WHAT YOU SHOULD DO
Identify and copy all lines of the material where the string "brown" is found.

RECORDS TO USE
□ □ □ □ □

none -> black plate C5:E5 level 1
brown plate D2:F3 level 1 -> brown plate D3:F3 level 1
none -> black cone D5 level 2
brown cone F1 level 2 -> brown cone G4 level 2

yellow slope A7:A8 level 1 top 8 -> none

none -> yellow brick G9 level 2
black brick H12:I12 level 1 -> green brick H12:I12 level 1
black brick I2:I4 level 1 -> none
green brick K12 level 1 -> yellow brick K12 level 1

□ □ □ □ □

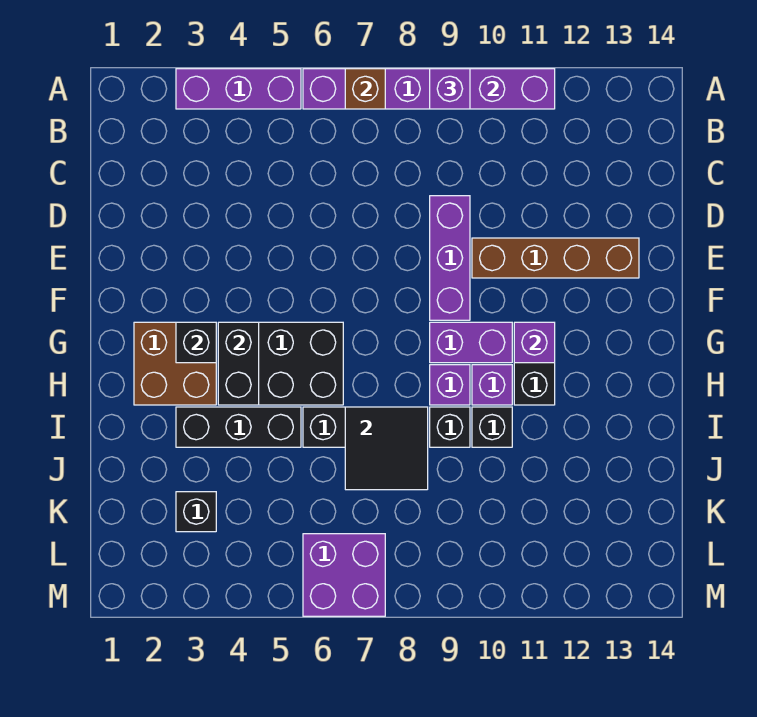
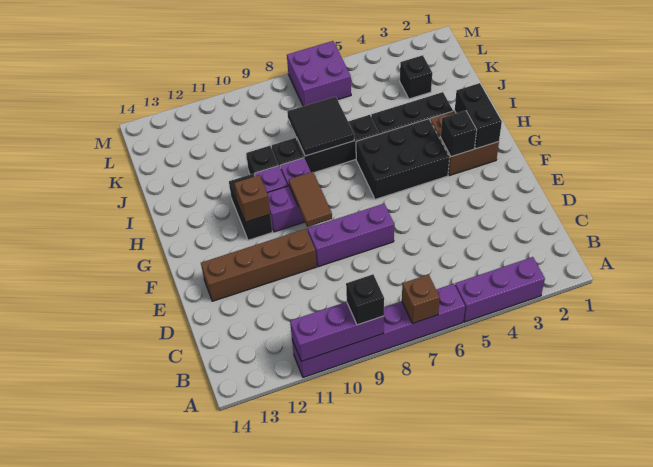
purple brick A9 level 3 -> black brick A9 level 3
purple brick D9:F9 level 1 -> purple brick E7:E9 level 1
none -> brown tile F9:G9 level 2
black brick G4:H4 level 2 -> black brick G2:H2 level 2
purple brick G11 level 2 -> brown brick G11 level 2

□ □ □ □ □

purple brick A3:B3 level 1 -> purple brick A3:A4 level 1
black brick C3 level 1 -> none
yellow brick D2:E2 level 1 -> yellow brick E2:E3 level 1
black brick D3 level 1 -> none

□ □ □ □ □

SOLUTION FOR THIS PROBLEM
brown plate D2:F3 level 1 -> brown plate D3:F3 level 1
brown cone F1 level 2 -> brown cone G4 level 2
none -> brown tile F9:G9 level 2
purple brick G11 level 2 -> brown brick G11 level 2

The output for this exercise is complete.